ACTION ITEM
Copy the result of filtering the entries below for lines that include the string "size".

Top of DATA FOR PROCESSING

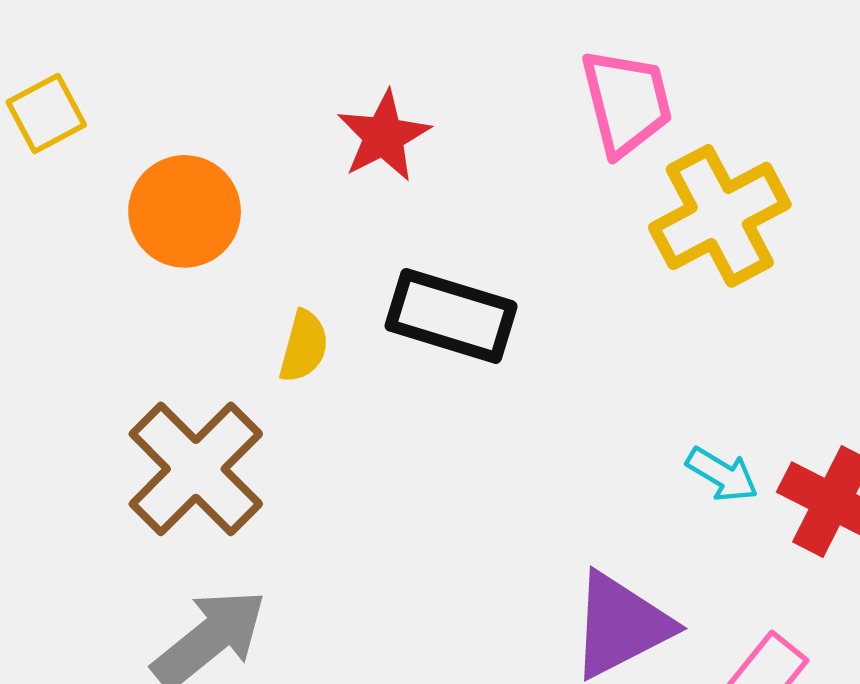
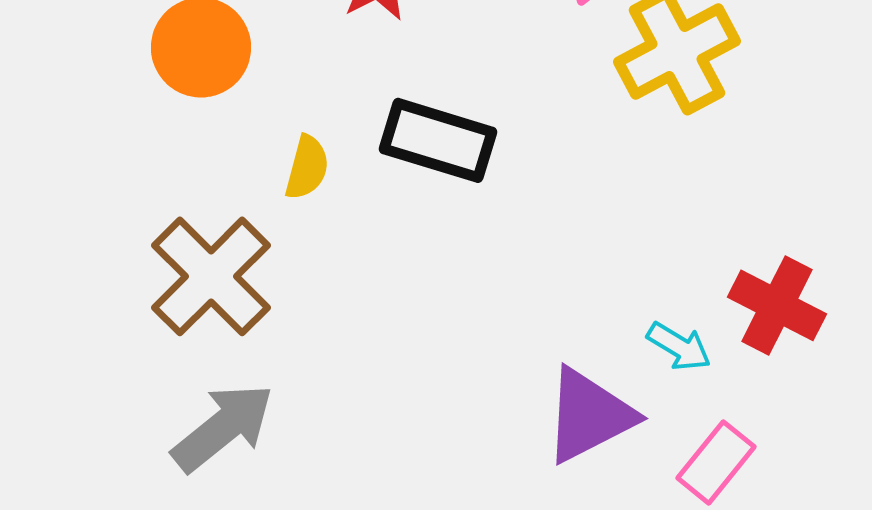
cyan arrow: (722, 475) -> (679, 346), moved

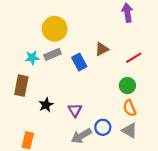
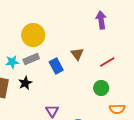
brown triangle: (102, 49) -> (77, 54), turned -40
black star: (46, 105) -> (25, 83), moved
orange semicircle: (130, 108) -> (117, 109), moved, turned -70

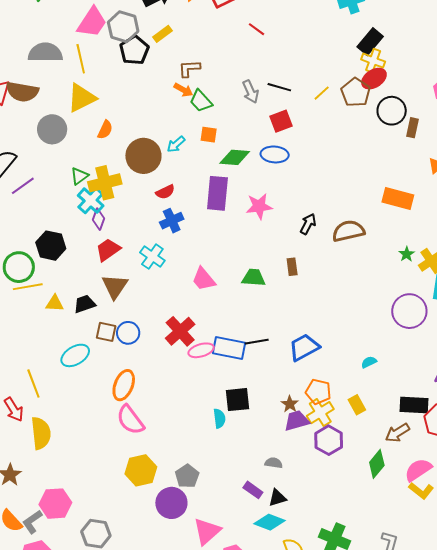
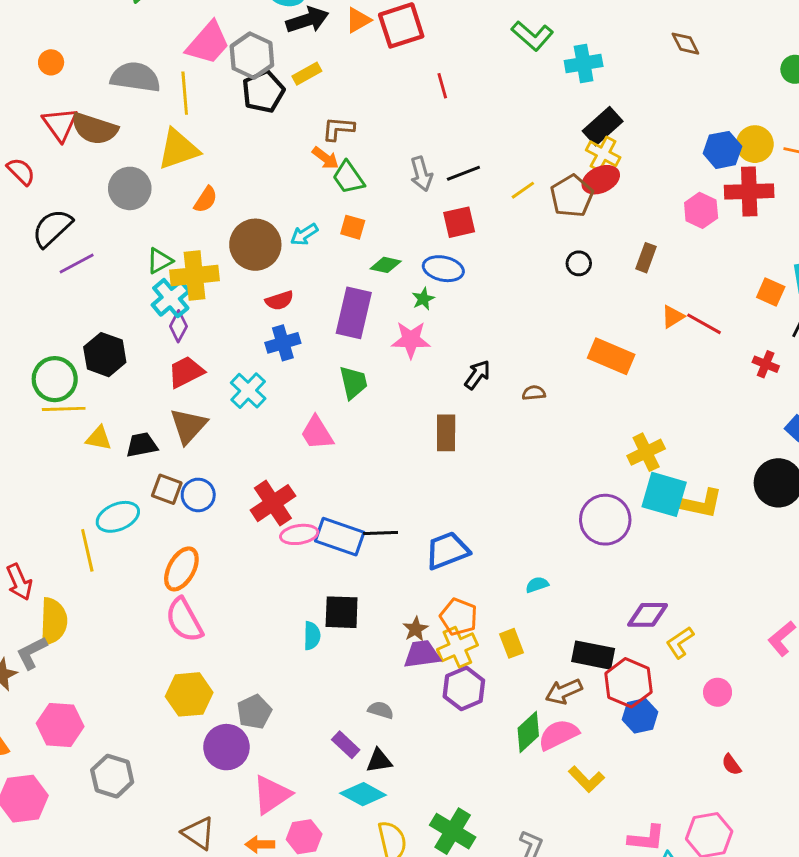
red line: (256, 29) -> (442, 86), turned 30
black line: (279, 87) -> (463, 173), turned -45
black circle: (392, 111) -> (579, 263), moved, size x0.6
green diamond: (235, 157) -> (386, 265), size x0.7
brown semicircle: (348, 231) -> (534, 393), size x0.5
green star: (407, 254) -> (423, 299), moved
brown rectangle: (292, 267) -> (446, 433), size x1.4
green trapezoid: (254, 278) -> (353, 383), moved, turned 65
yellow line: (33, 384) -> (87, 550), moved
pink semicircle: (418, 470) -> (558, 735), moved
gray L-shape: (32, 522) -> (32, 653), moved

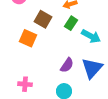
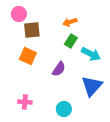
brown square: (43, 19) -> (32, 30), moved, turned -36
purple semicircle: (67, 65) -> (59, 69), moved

Bottom of DATA FOR PROCESSING

REPLY
black circle: (392, 111) -> (579, 263), moved, size x0.6
green diamond: (235, 157) -> (386, 265), size x0.7
brown semicircle: (348, 231) -> (534, 393), size x0.5
brown rectangle: (292, 267) -> (446, 433), size x1.4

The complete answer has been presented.